**RECORDS SUPPLIED**

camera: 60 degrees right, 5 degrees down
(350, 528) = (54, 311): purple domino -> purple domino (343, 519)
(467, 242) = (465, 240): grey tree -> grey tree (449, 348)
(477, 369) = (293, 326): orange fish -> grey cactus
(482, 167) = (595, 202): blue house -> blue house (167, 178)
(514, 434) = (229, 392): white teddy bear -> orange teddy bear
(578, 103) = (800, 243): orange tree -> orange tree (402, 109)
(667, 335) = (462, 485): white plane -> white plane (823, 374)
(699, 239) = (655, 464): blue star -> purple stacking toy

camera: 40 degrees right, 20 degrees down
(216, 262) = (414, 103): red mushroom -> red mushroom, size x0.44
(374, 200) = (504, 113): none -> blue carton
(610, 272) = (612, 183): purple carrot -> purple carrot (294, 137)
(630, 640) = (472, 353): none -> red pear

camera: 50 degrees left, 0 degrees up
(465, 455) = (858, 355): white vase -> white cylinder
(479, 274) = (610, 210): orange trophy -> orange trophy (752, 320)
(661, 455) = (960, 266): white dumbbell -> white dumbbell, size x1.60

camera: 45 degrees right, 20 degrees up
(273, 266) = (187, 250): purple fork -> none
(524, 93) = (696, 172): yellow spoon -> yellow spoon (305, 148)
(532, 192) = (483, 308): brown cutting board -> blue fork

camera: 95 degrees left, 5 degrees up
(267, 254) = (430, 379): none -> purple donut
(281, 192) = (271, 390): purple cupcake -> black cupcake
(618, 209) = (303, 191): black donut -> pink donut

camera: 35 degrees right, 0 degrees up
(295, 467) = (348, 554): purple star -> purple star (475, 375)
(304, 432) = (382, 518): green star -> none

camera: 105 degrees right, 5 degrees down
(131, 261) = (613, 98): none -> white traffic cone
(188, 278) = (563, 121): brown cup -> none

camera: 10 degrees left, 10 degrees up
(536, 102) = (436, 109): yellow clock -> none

**EXERCISE INSTRUCTIONS**
From the line containing "(618, 209) = (303, 191): black" down to the last line of the material, each line is to be retyped exactly; no other lines belong in the answer.

**OUTPUT BELOW**
(618, 209) = (303, 191): black donut -> pink donut

camera: 35 degrees right, 0 degrees up
(295, 467) = (348, 554): purple star -> purple star (475, 375)
(304, 432) = (382, 518): green star -> none

camera: 105 degrees right, 5 degrees down
(131, 261) = (613, 98): none -> white traffic cone
(188, 278) = (563, 121): brown cup -> none

camera: 10 degrees left, 10 degrees up
(536, 102) = (436, 109): yellow clock -> none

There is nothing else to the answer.